TASK OBJECTIVE:
Count the lines in the entries below that contain the word "arrow", treating case as significant, and give only the number.

[start]

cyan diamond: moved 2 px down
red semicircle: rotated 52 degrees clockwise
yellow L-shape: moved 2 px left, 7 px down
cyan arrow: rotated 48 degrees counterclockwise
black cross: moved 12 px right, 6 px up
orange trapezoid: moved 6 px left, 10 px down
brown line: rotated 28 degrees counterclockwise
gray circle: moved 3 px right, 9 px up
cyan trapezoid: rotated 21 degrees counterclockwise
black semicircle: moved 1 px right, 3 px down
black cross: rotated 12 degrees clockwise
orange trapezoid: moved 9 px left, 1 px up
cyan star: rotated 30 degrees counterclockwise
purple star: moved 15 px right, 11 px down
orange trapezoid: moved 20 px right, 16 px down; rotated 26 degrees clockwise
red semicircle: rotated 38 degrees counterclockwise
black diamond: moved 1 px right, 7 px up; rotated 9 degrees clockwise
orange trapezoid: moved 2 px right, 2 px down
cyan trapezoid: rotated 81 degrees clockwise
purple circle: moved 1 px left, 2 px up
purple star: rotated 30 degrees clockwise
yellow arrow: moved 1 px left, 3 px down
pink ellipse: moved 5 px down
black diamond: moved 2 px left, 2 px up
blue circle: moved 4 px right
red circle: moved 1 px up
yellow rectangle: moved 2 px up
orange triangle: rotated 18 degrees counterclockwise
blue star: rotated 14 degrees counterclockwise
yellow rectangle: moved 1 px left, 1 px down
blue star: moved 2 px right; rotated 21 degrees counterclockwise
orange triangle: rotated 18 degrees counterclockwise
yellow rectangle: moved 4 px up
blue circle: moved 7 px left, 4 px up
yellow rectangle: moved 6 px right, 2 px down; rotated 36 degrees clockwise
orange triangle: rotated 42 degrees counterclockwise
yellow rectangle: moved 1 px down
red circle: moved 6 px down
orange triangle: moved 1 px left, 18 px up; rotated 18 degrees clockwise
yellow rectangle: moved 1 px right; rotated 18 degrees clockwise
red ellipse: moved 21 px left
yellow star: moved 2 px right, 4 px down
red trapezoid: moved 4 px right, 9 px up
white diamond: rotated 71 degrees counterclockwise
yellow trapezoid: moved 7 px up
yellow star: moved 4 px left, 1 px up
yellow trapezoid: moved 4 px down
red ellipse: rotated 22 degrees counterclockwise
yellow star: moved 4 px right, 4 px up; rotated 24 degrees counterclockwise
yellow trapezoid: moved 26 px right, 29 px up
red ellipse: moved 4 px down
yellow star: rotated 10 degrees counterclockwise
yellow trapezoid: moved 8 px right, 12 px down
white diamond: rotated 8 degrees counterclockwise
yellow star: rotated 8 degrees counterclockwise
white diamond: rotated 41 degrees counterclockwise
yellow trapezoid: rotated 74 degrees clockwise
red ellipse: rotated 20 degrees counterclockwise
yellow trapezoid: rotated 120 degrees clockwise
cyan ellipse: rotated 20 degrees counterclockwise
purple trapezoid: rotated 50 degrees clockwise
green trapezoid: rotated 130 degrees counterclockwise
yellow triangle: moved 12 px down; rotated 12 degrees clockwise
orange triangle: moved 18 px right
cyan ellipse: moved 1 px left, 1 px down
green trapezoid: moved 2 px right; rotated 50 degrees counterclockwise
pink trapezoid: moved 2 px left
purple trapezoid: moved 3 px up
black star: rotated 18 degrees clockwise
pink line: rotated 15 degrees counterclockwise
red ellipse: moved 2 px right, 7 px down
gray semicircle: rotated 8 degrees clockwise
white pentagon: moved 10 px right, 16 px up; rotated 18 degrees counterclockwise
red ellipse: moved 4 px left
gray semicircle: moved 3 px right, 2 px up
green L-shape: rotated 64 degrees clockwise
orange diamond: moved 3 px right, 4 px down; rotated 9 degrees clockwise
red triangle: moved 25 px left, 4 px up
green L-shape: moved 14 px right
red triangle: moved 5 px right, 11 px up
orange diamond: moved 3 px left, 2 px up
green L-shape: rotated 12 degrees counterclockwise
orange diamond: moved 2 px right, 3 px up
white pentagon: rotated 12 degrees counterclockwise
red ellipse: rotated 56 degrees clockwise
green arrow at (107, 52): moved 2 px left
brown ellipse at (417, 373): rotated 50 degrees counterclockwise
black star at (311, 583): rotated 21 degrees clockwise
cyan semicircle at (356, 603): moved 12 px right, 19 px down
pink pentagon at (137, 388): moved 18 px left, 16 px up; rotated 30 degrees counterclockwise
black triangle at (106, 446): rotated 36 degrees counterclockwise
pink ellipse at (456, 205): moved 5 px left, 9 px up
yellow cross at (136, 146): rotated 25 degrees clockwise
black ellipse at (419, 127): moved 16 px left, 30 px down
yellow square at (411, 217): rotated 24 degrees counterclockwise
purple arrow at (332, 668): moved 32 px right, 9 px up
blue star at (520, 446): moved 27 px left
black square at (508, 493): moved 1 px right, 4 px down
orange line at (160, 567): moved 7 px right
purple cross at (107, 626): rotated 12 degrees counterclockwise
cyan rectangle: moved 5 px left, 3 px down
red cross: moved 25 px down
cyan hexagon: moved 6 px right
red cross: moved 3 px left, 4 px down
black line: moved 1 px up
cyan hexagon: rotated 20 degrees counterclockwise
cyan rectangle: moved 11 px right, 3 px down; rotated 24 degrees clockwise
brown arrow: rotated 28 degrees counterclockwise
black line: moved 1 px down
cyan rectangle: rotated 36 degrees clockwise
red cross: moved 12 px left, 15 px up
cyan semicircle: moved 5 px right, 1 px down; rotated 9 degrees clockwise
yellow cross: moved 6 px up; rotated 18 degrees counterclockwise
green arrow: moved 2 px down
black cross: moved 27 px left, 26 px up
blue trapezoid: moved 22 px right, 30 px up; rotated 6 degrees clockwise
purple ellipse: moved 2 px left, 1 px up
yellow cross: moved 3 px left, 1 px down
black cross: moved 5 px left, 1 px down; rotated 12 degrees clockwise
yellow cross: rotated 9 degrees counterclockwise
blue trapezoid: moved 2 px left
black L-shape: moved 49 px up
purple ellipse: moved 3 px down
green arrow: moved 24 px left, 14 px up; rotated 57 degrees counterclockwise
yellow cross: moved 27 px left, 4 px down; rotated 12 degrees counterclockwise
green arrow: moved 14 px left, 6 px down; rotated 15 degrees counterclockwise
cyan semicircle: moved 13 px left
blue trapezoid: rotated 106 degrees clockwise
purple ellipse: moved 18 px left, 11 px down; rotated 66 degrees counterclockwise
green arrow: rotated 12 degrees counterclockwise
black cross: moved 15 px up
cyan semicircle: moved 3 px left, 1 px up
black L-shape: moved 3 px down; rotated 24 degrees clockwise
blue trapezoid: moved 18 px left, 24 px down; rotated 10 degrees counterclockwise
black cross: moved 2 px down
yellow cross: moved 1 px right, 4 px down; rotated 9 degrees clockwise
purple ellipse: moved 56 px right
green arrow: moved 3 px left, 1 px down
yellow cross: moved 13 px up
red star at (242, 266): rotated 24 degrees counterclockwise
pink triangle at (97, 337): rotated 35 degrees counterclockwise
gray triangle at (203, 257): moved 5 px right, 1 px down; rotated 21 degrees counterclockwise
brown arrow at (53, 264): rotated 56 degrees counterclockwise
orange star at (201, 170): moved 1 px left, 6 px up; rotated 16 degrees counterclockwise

[end]

TASK OUTPUT:
11